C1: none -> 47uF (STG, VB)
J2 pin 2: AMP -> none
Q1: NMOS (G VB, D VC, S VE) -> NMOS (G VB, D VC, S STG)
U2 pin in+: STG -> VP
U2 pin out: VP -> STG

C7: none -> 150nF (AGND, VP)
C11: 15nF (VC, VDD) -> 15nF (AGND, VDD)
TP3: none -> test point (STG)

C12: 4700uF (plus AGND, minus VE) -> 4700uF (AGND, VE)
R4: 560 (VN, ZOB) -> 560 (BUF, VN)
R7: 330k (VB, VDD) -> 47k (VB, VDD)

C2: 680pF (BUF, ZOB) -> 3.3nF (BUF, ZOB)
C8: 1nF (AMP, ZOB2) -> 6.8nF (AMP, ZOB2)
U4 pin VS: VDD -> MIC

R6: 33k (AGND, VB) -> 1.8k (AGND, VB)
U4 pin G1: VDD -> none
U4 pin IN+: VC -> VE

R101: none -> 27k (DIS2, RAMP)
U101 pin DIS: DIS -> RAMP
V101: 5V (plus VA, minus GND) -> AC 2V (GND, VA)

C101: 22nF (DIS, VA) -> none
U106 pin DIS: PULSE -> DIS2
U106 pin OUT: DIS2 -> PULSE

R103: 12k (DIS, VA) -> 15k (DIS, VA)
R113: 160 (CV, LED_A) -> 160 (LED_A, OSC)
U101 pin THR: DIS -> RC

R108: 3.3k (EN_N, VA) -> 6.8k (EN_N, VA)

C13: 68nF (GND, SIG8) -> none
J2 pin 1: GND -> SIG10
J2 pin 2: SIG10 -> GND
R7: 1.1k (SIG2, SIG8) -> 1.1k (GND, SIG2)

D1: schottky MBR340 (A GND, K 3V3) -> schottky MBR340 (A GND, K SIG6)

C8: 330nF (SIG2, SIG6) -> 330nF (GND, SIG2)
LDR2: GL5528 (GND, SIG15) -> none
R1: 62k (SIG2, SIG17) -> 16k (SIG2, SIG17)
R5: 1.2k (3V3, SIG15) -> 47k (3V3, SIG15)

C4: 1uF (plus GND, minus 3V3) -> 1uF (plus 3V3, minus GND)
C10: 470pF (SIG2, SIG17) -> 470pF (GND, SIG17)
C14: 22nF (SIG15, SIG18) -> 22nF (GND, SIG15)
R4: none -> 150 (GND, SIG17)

Exercise: From the records above, quote only the lines running from the line with "U106 pin OUT: DIS2 -> PULSE" to the line with "R5: 1.2k (3V3, SIG15) -> 47k (3V3, SIG15)", both lines included.

Output of the task:
U106 pin OUT: DIS2 -> PULSE

R103: 12k (DIS, VA) -> 15k (DIS, VA)
R113: 160 (CV, LED_A) -> 160 (LED_A, OSC)
U101 pin THR: DIS -> RC

R108: 3.3k (EN_N, VA) -> 6.8k (EN_N, VA)

C13: 68nF (GND, SIG8) -> none
J2 pin 1: GND -> SIG10
J2 pin 2: SIG10 -> GND
R7: 1.1k (SIG2, SIG8) -> 1.1k (GND, SIG2)

D1: schottky MBR340 (A GND, K 3V3) -> schottky MBR340 (A GND, K SIG6)

C8: 330nF (SIG2, SIG6) -> 330nF (GND, SIG2)
LDR2: GL5528 (GND, SIG15) -> none
R1: 62k (SIG2, SIG17) -> 16k (SIG2, SIG17)
R5: 1.2k (3V3, SIG15) -> 47k (3V3, SIG15)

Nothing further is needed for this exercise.